INPUT FOR THIS TASK:
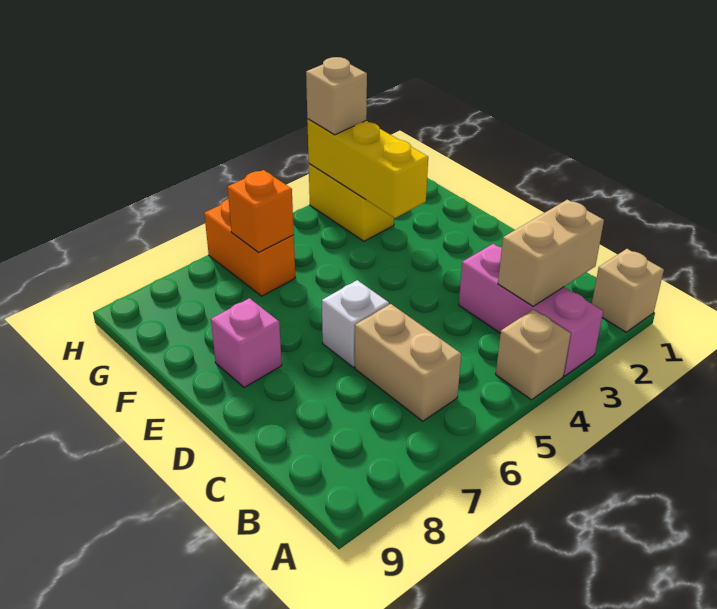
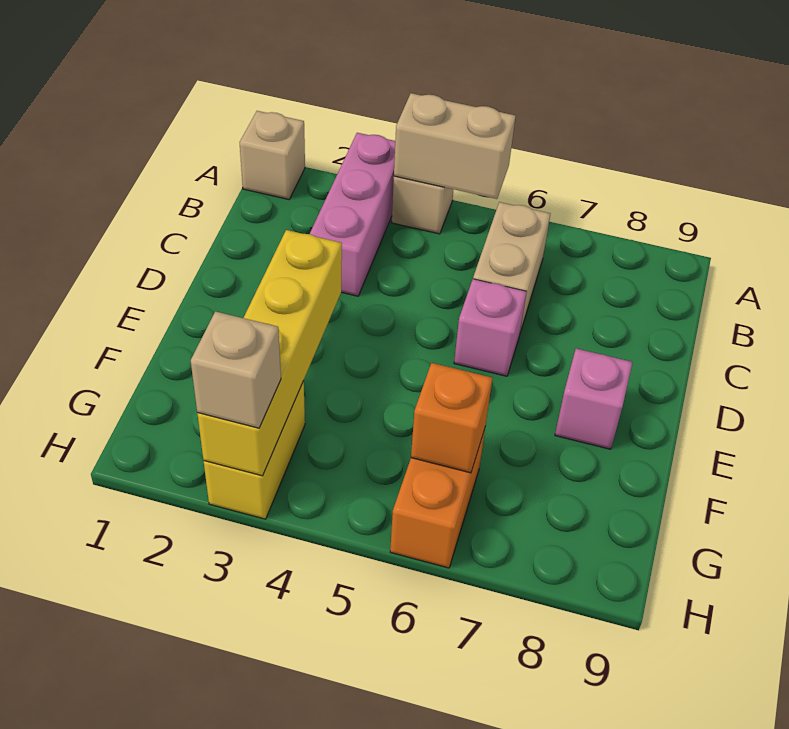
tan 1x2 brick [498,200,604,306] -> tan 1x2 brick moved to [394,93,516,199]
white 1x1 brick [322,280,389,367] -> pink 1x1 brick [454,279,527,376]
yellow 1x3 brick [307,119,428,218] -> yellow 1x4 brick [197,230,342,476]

* * *

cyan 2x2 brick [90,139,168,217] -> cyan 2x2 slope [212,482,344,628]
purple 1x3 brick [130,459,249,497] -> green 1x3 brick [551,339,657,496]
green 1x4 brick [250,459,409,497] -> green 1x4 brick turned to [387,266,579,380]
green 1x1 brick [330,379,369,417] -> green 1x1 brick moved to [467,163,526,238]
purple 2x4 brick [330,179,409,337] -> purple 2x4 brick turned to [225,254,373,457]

PROBLEM REQUIREMENTS: Take the entries above and return only the lines from the one with "purple 1x3 brick" to the one with "purple 2x4 brick [330,179,409,337]", both included, unchanged.

FINAL ANSWER:
purple 1x3 brick [130,459,249,497] -> green 1x3 brick [551,339,657,496]
green 1x4 brick [250,459,409,497] -> green 1x4 brick turned to [387,266,579,380]
green 1x1 brick [330,379,369,417] -> green 1x1 brick moved to [467,163,526,238]
purple 2x4 brick [330,179,409,337] -> purple 2x4 brick turned to [225,254,373,457]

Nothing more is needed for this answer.